The task: Go through the lines below and copy each one that holds the string "glasses".

[Spatial reasoning data]
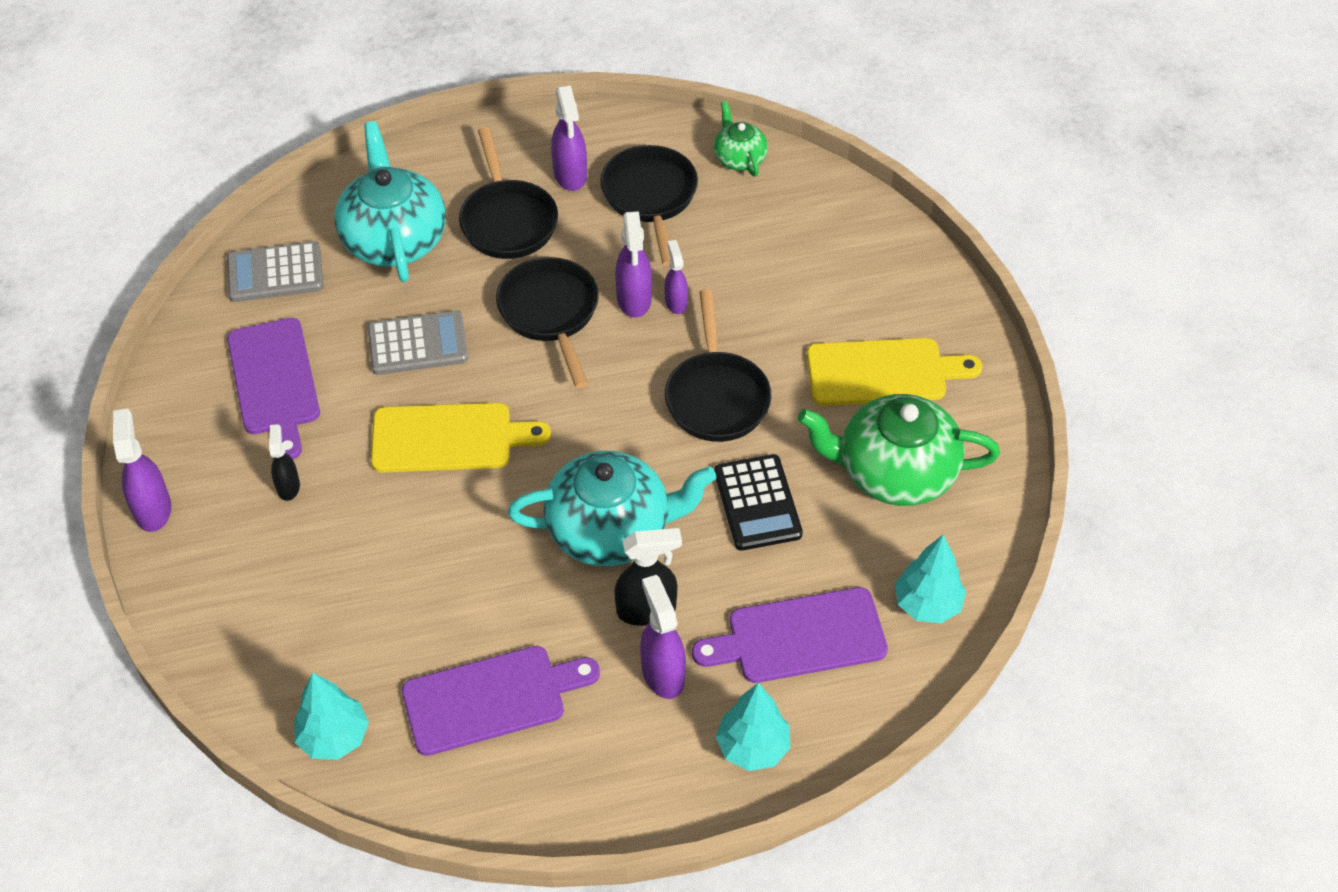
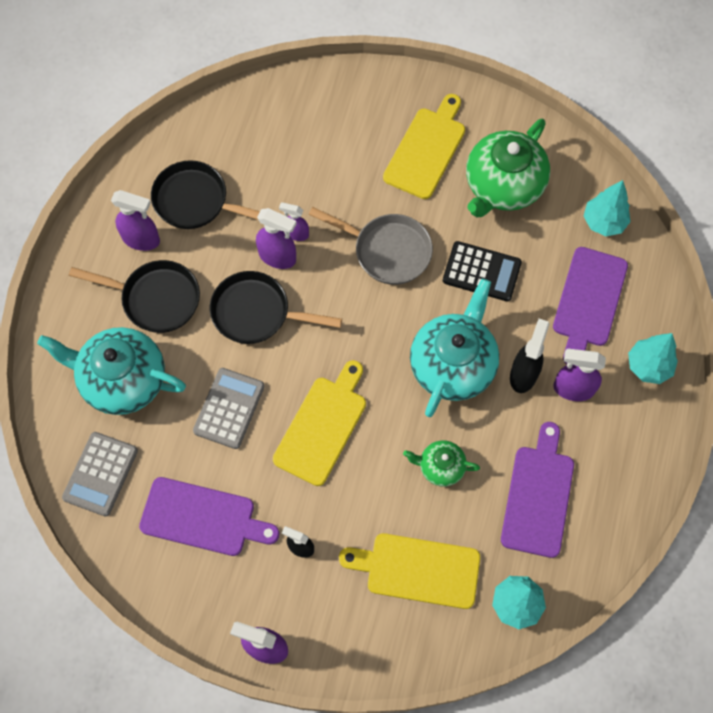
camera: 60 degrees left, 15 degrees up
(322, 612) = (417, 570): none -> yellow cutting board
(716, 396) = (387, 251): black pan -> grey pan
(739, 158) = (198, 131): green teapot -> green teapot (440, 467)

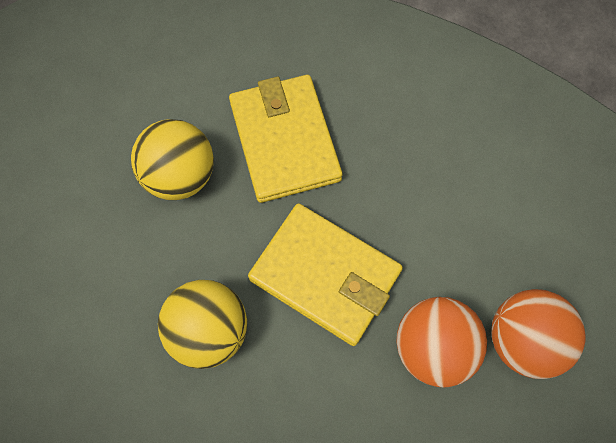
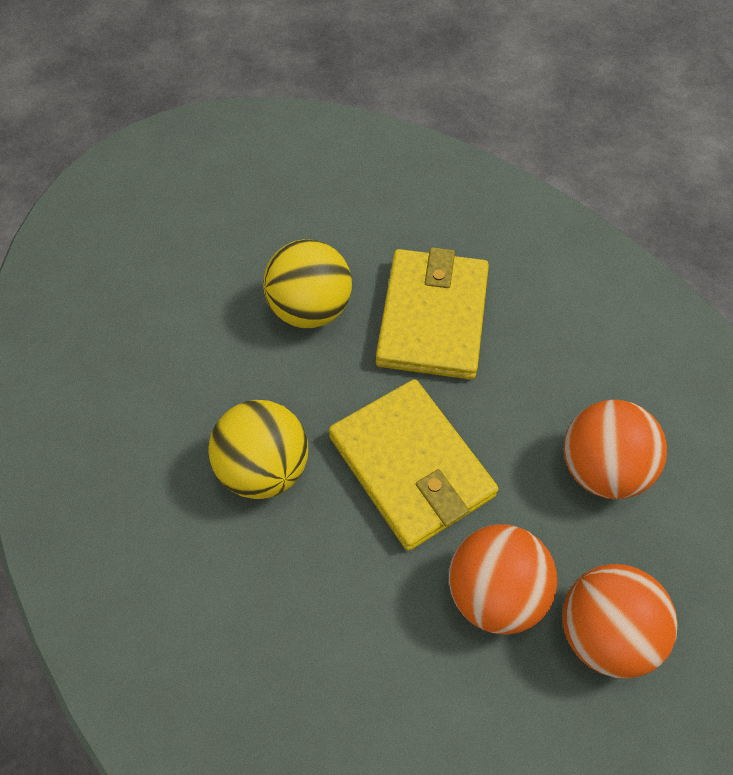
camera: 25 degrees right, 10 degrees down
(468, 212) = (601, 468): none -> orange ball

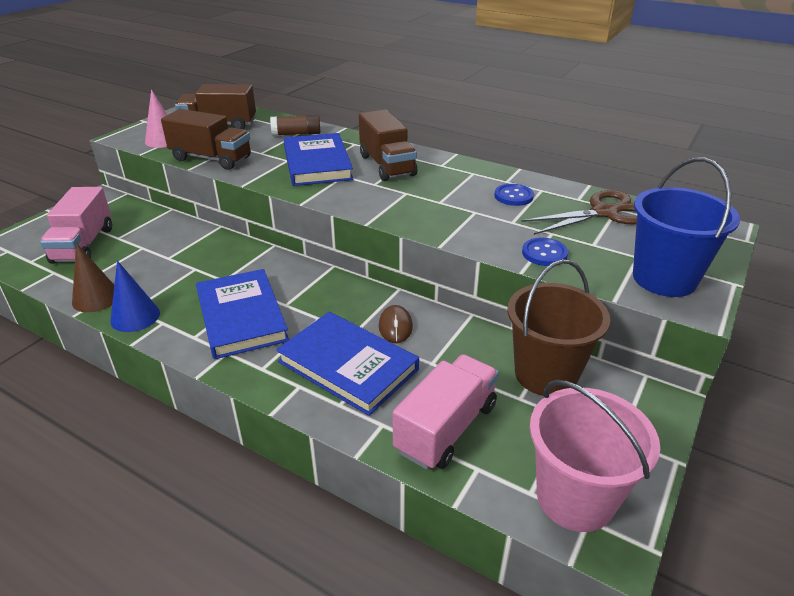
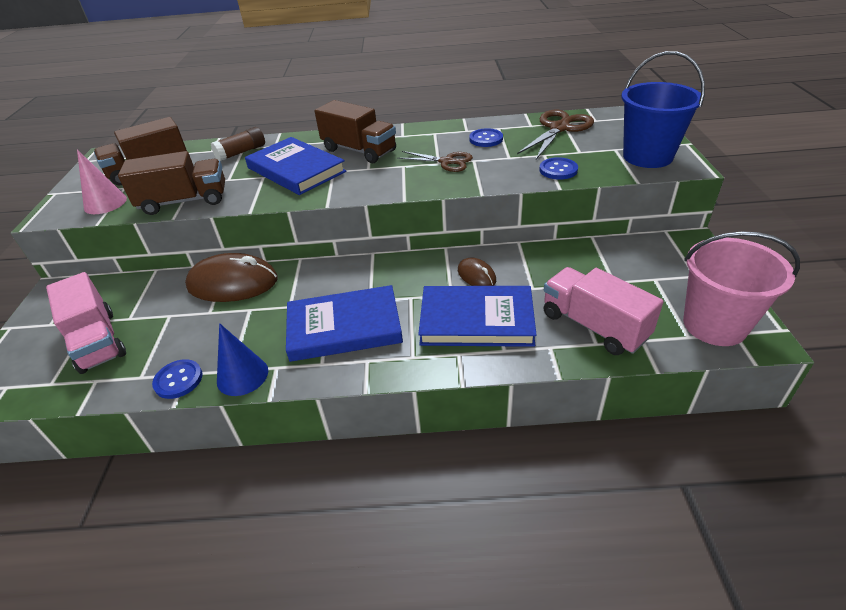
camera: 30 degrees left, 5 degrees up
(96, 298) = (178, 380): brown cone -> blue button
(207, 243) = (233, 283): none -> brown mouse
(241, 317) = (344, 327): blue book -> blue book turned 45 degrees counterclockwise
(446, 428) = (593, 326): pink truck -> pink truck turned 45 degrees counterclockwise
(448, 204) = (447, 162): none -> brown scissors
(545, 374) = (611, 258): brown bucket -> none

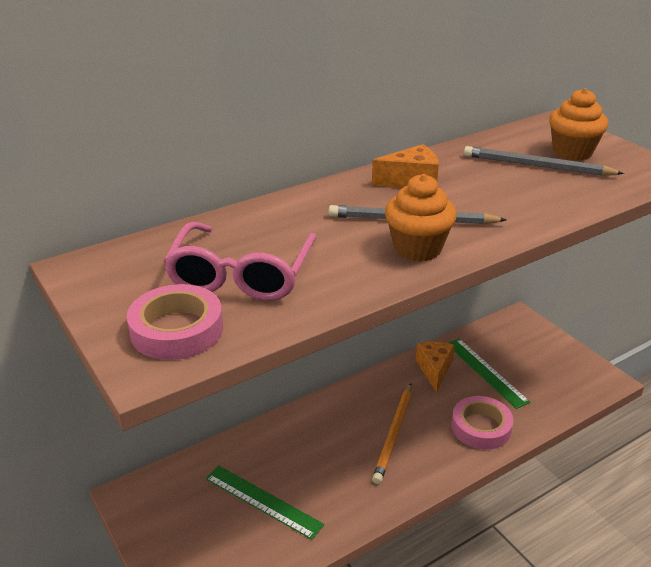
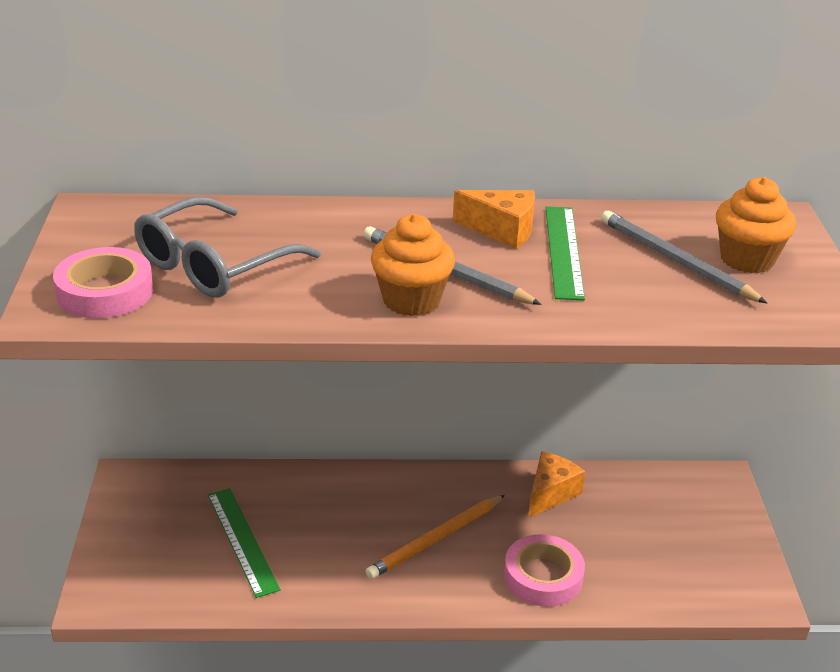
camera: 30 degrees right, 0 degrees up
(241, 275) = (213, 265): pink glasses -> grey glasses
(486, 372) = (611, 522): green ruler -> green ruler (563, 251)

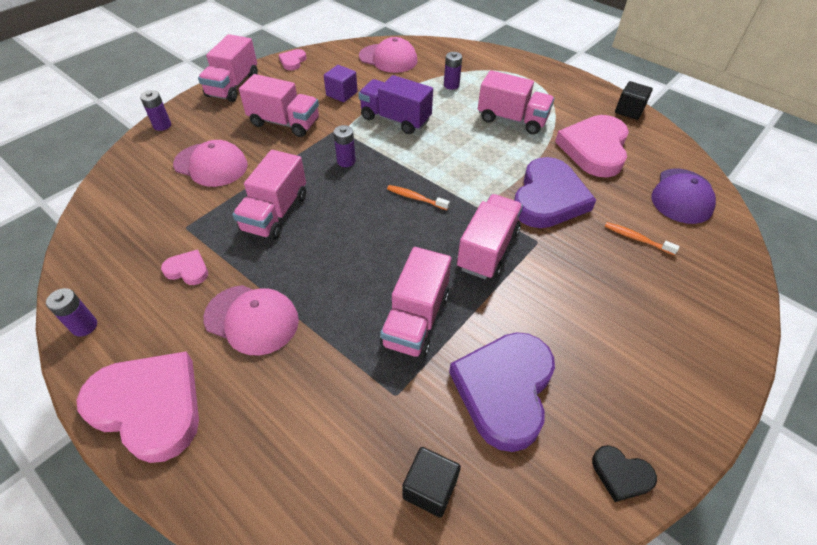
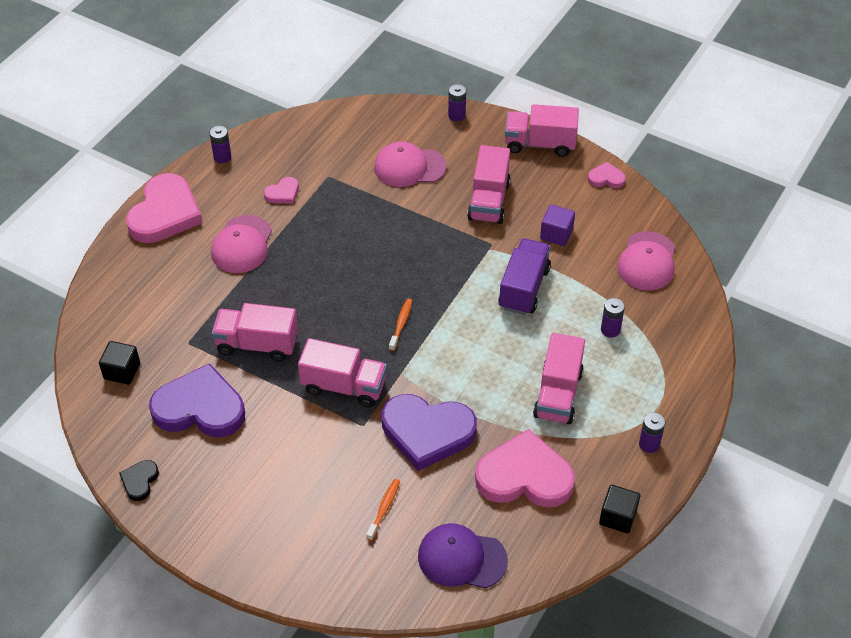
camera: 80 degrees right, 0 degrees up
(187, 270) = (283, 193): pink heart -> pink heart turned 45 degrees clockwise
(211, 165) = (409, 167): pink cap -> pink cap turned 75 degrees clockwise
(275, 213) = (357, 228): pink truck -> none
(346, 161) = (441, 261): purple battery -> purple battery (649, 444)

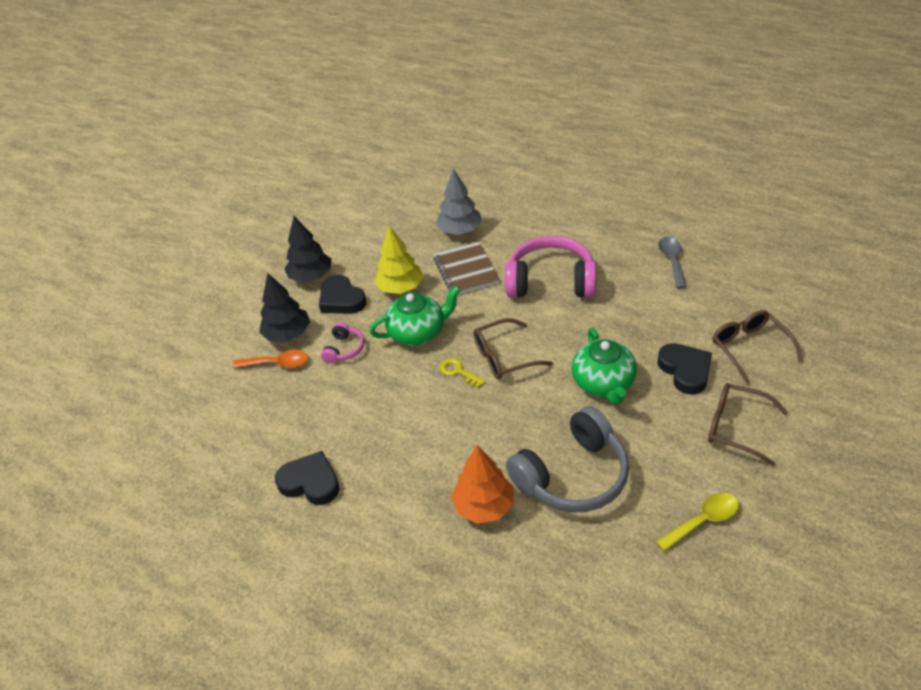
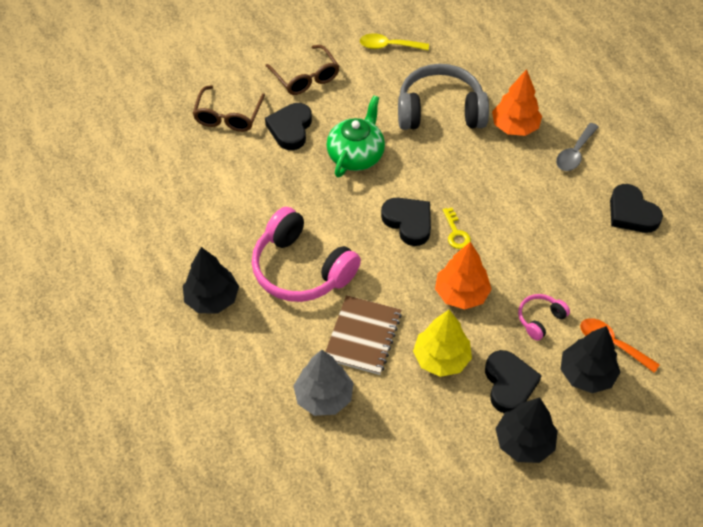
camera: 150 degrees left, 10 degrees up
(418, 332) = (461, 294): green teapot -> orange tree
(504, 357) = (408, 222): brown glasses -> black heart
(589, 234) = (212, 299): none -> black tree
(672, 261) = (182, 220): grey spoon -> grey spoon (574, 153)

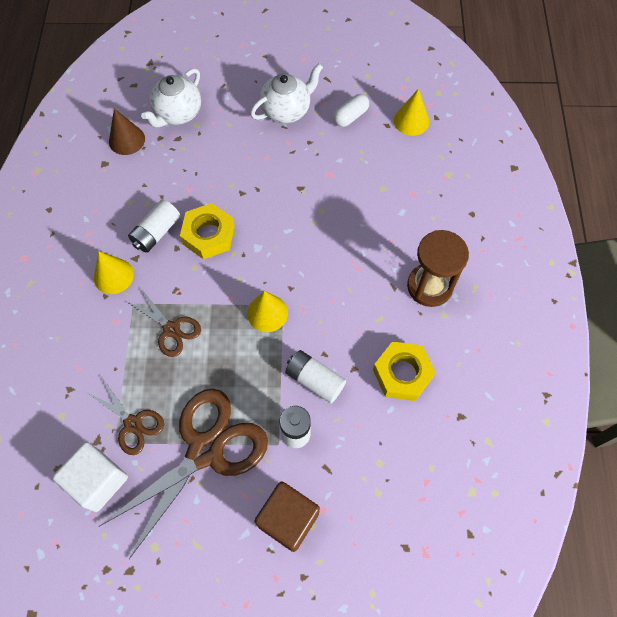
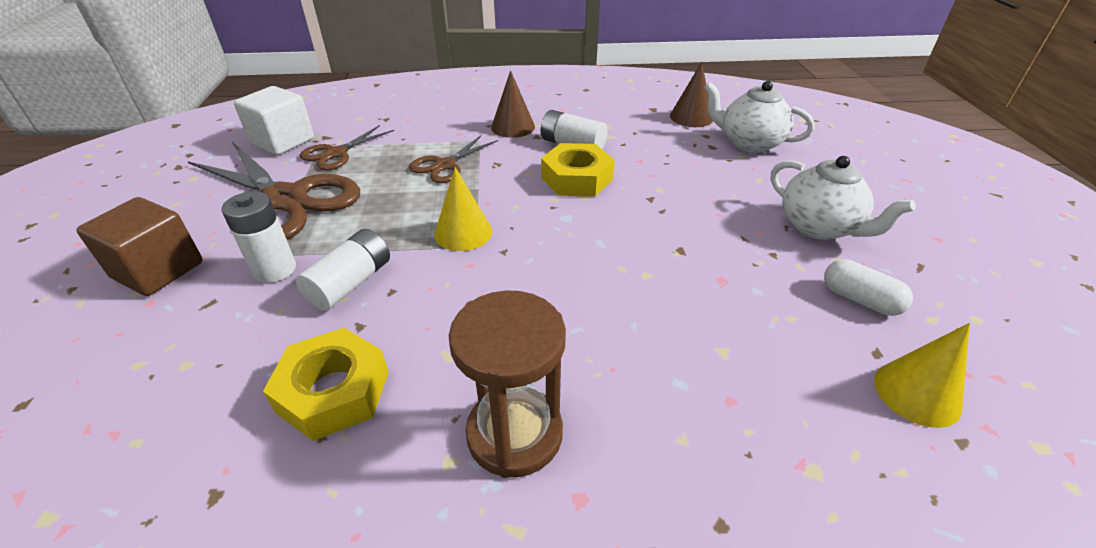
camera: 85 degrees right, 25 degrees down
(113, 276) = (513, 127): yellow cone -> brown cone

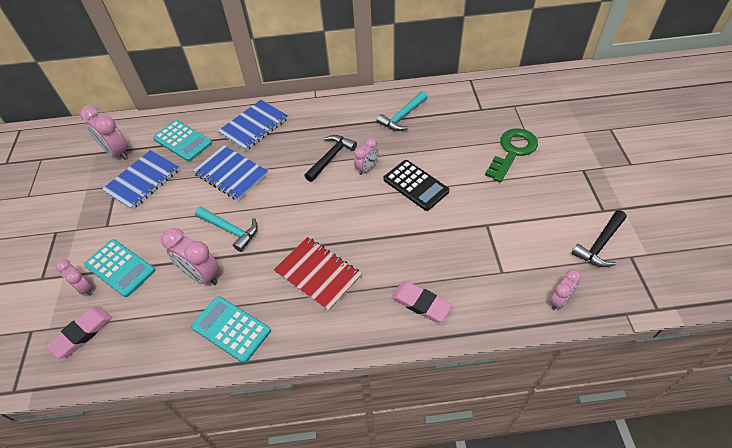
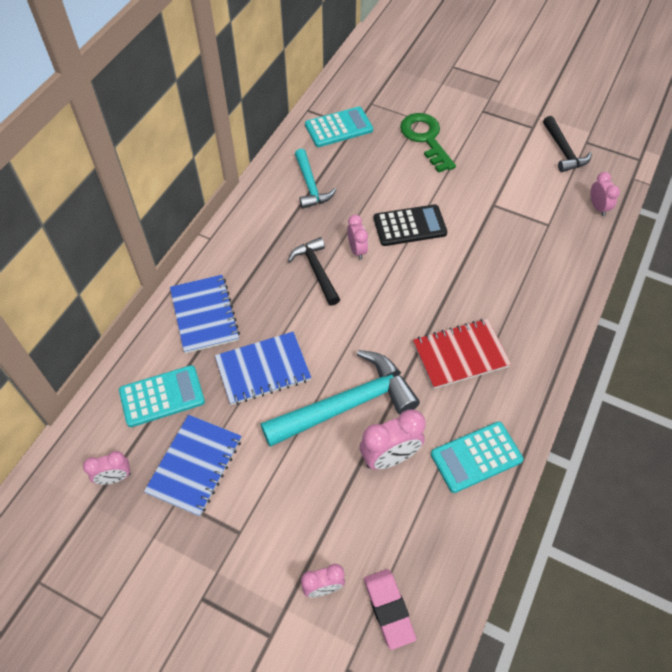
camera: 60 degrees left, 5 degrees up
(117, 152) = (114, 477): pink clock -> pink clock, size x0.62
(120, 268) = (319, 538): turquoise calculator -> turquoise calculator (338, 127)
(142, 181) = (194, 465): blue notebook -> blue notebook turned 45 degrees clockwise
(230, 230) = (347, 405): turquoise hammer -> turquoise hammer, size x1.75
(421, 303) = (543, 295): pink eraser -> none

Exercise result:
(241, 275) = (213, 265): pink glasses -> grey glasses
(504, 357) = (408, 222): brown glasses -> black heart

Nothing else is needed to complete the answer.